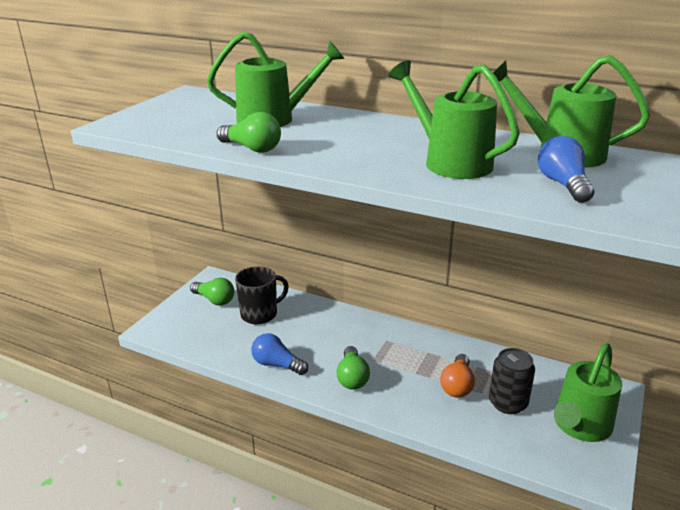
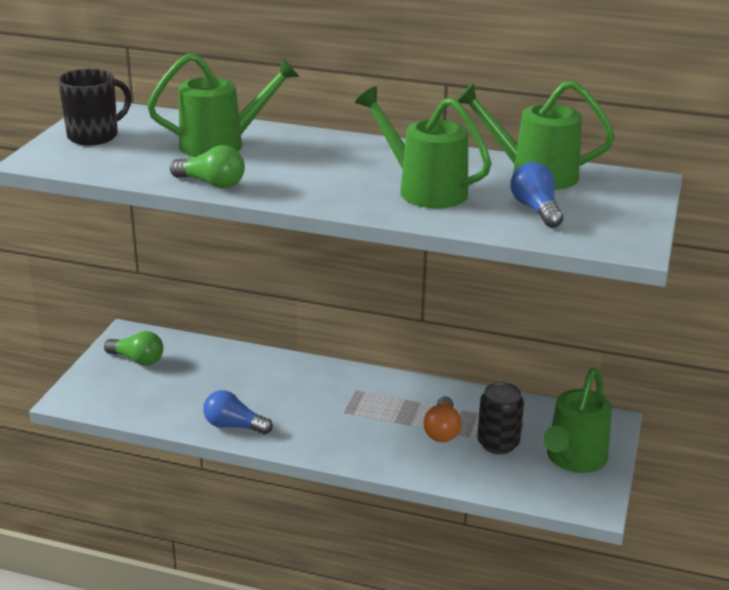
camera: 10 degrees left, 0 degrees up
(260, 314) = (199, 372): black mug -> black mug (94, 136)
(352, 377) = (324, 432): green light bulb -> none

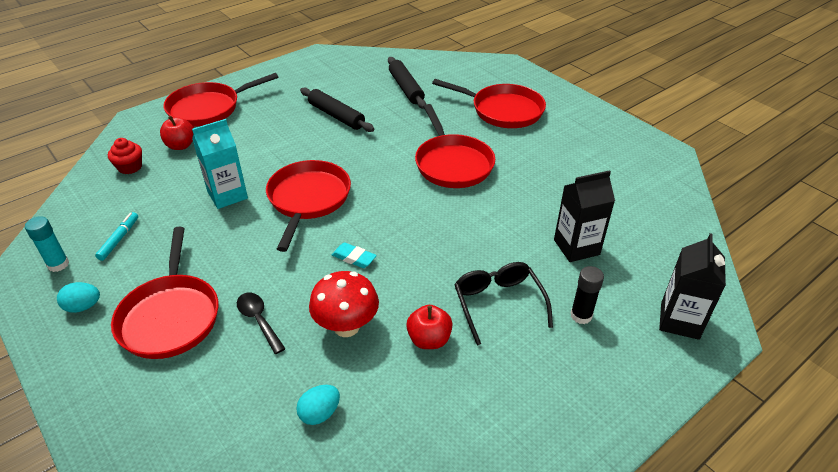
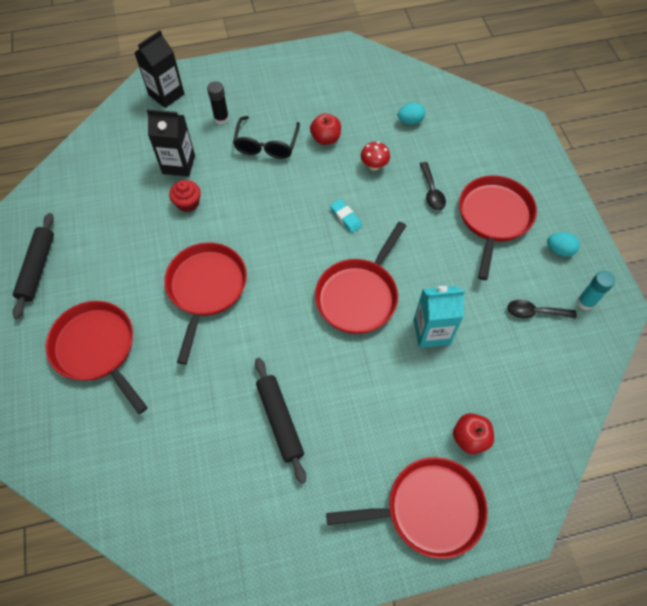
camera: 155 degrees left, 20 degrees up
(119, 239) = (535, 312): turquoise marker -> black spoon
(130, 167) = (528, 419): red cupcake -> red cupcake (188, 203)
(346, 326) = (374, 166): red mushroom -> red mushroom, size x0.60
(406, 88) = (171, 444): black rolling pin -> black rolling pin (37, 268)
================================
## [WHAT IS REQUIRED]
Scan the lines above, and whenever one holds the string "black", copy it.

## [EXERCISE ANSWER]
(260, 314) = (199, 372): black mug -> black mug (94, 136)
(119, 239) = (535, 312): turquoise marker -> black spoon
(406, 88) = (171, 444): black rolling pin -> black rolling pin (37, 268)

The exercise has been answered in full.